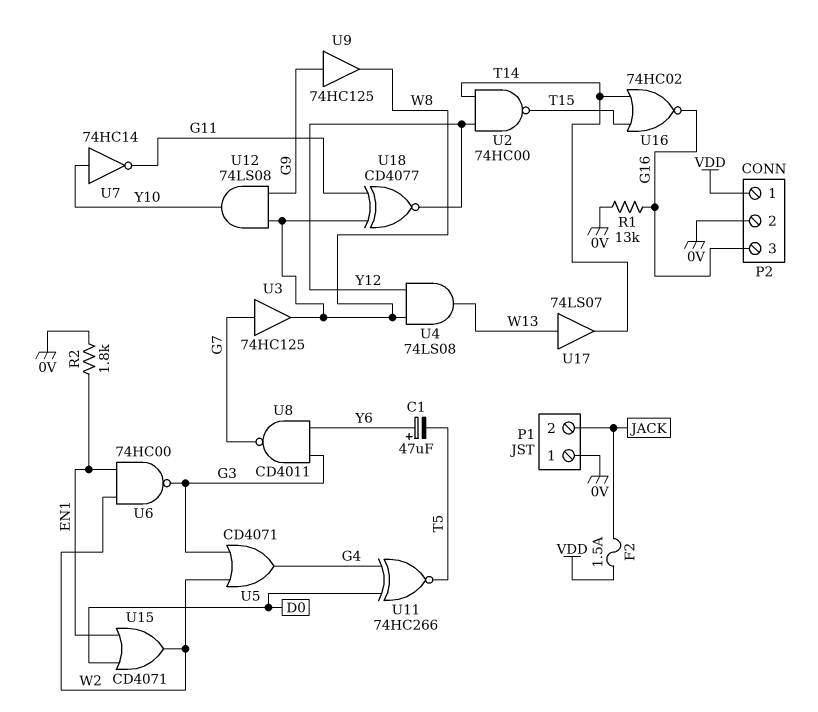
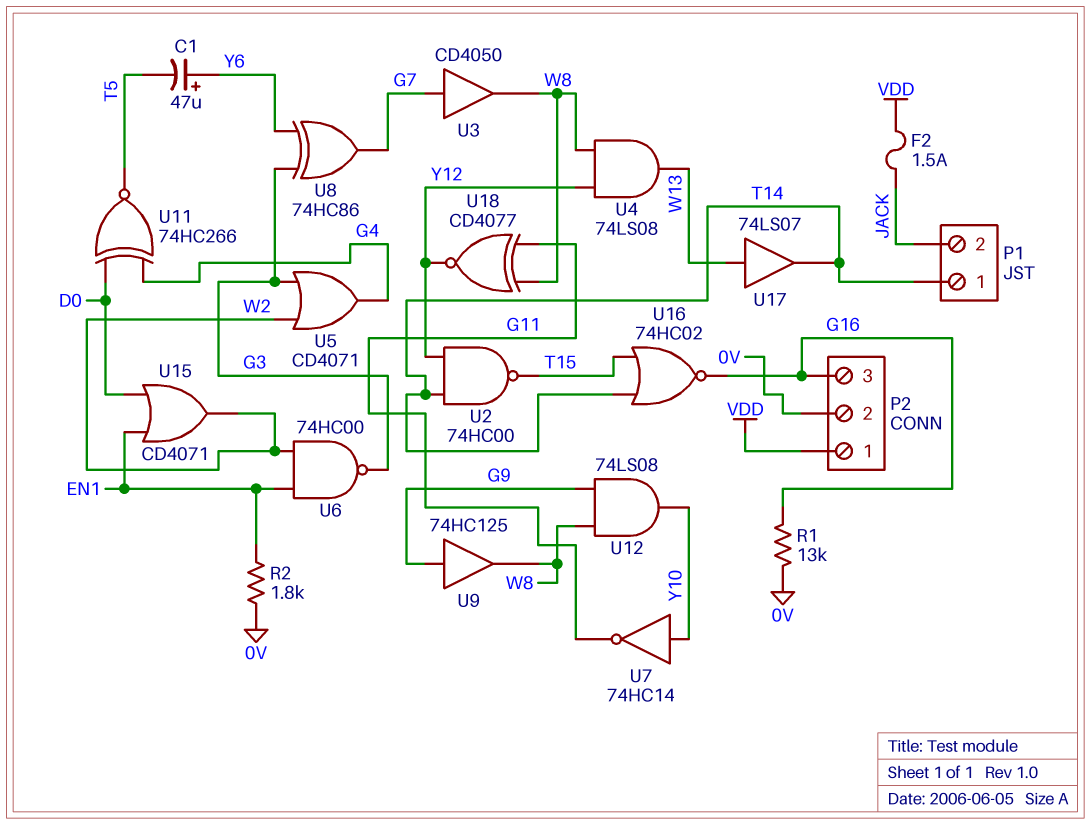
P1 pin 1: 0V -> T14
U3: buffer 74HC125 (in G7, out W8) -> buffer CD4050 (in G7, out W8)
U8: NAND CD4011 (in G3, in Y6, out G7) -> XOR 74HC86 (in G3, in Y6, out G7)

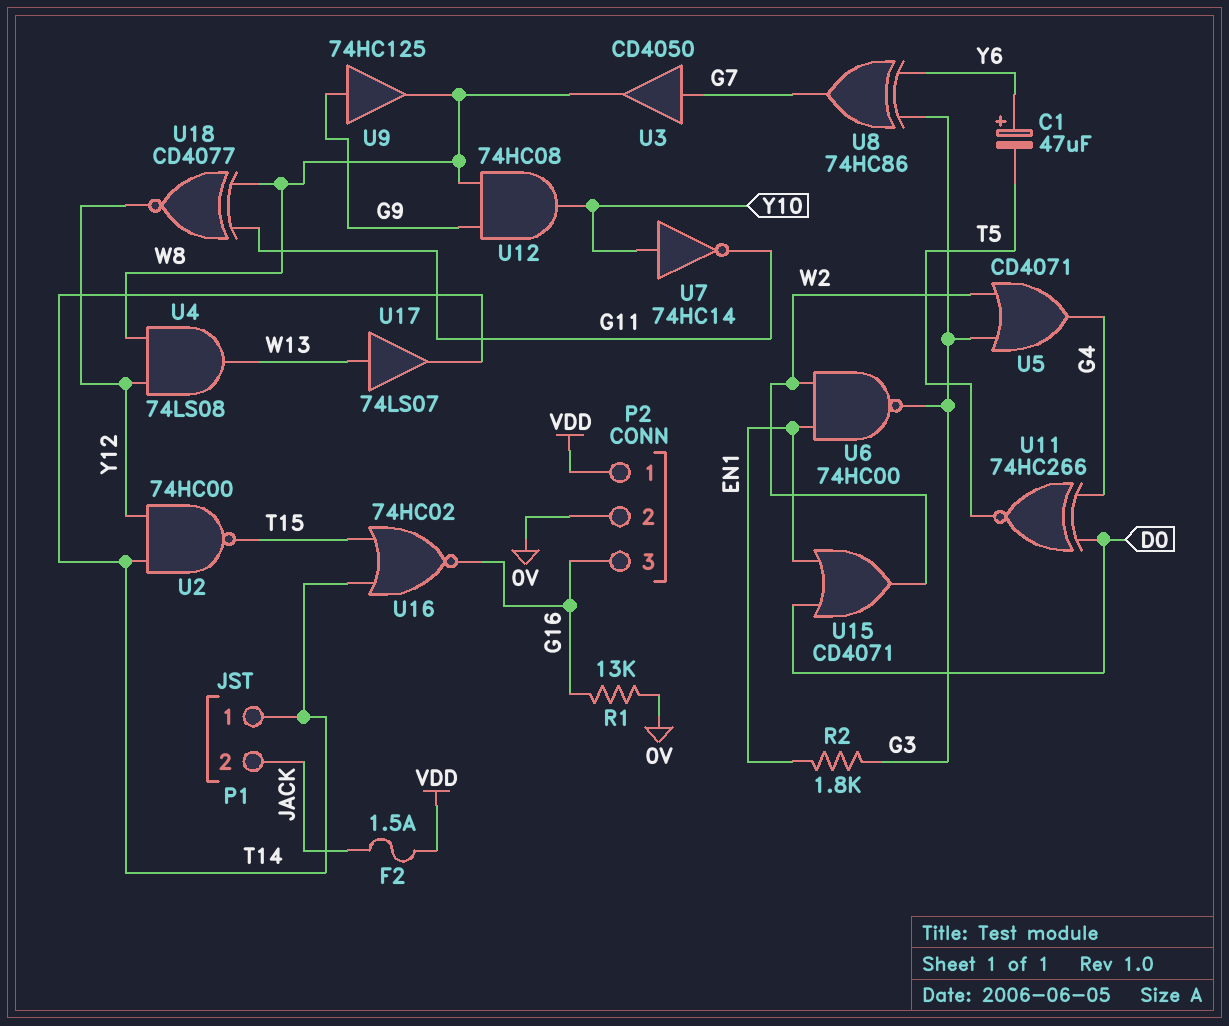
R2: 1.8k (0V, EN1) -> 1.8k (EN1, G3)
U12: AND 74LS08 (in G9, in W8, out Y10) -> AND 74HC08 (in G9, in W8, out Y10)

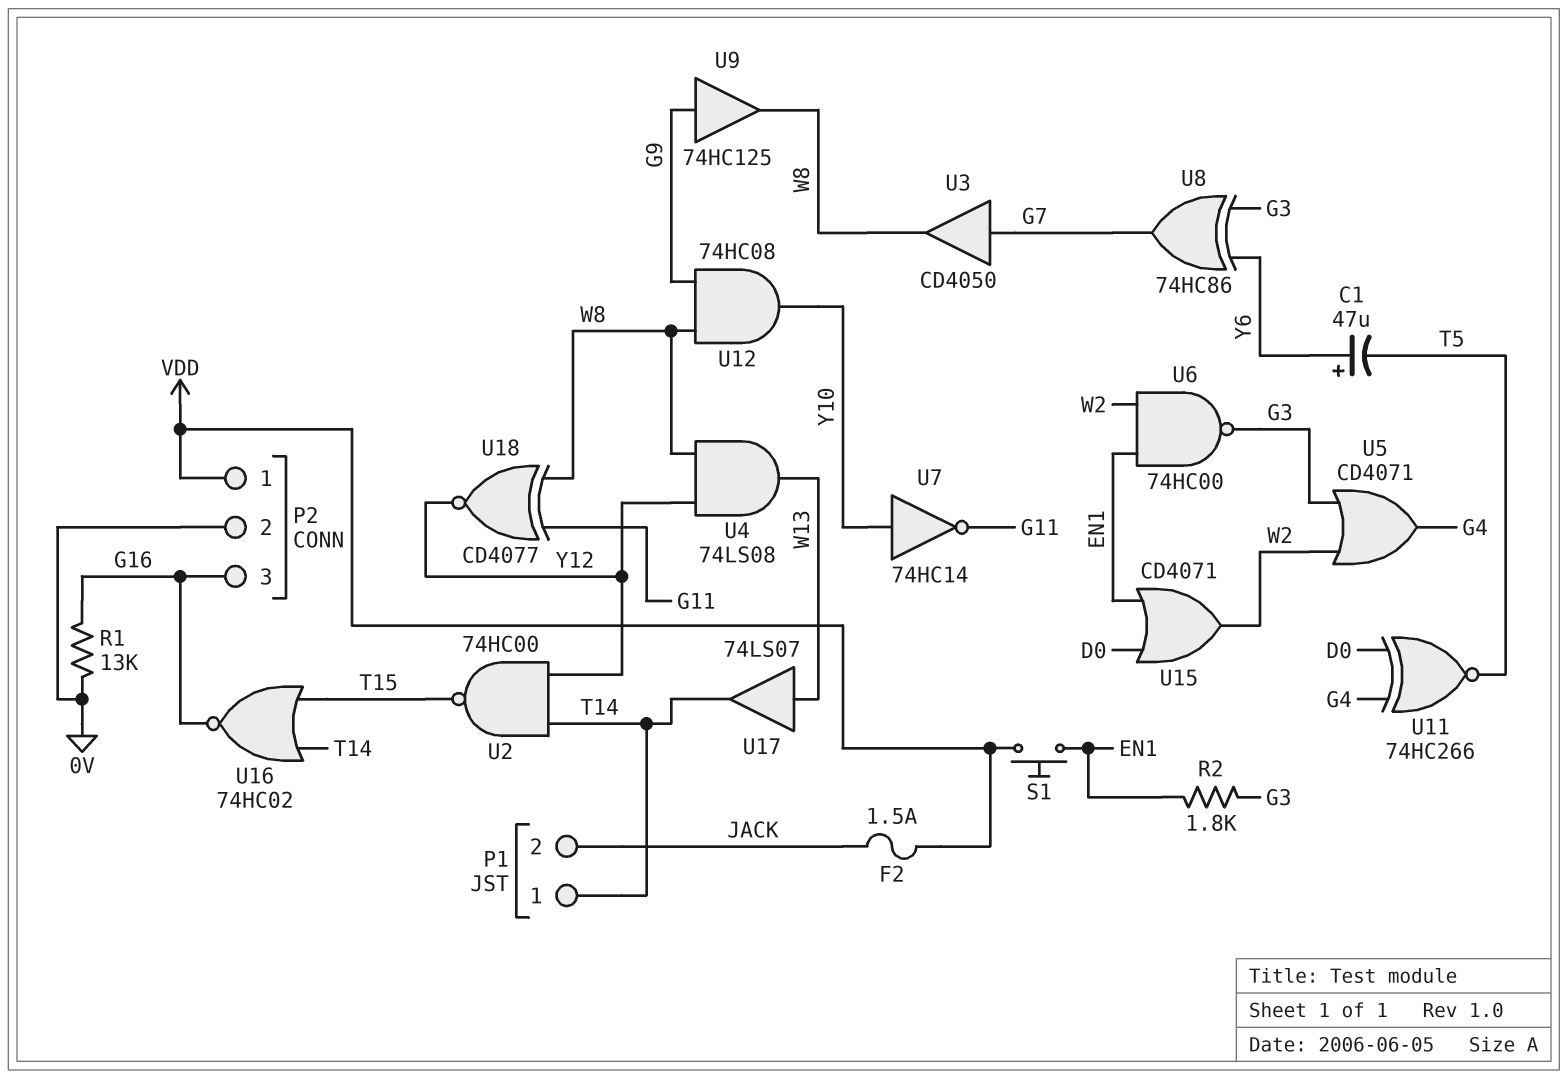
S1: none -> button (EN1, VDD)

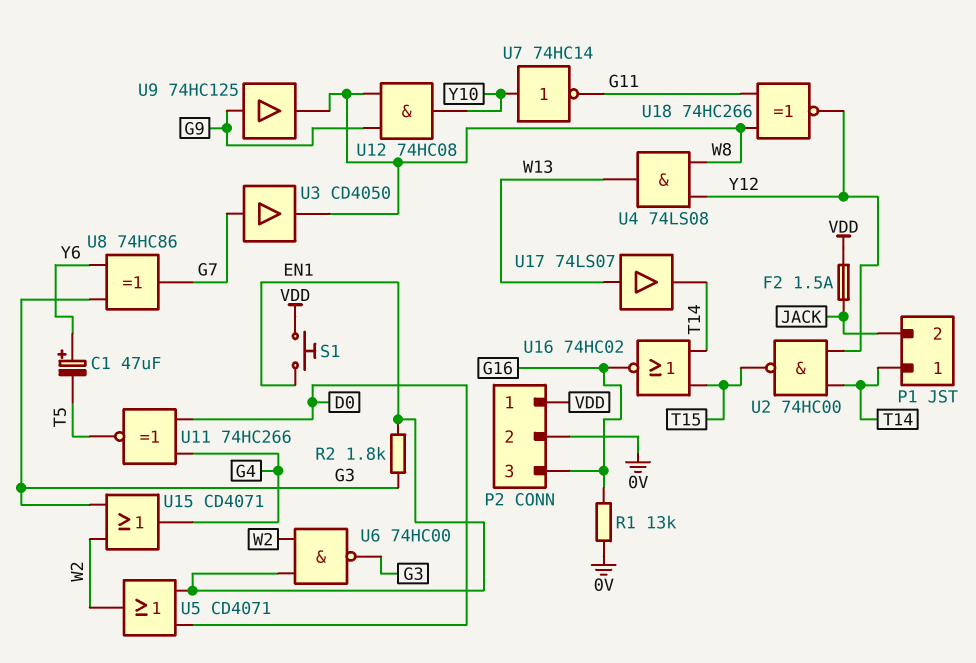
U5: OR CD4071 (in G3, in W2, out G4) -> OR CD4071 (in D0, in EN1, out W2)
U15: OR CD4071 (in D0, in EN1, out W2) -> OR CD4071 (in G3, in W2, out G4)
U18: XNOR CD4077 (in G11, in W8, out Y12) -> XNOR 74HC266 (in G11, in W8, out Y12)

────────────────────

- **Work to be completed**
Your answer must be an exact copy of the lines from the one with "R2: 1.8k (0V, EN1) -> 1.8k (EN1, G3)" through the final line of the data, both included, without any pictures.

- **Task output**
R2: 1.8k (0V, EN1) -> 1.8k (EN1, G3)
U12: AND 74LS08 (in G9, in W8, out Y10) -> AND 74HC08 (in G9, in W8, out Y10)

S1: none -> button (EN1, VDD)

U5: OR CD4071 (in G3, in W2, out G4) -> OR CD4071 (in D0, in EN1, out W2)
U15: OR CD4071 (in D0, in EN1, out W2) -> OR CD4071 (in G3, in W2, out G4)
U18: XNOR CD4077 (in G11, in W8, out Y12) -> XNOR 74HC266 (in G11, in W8, out Y12)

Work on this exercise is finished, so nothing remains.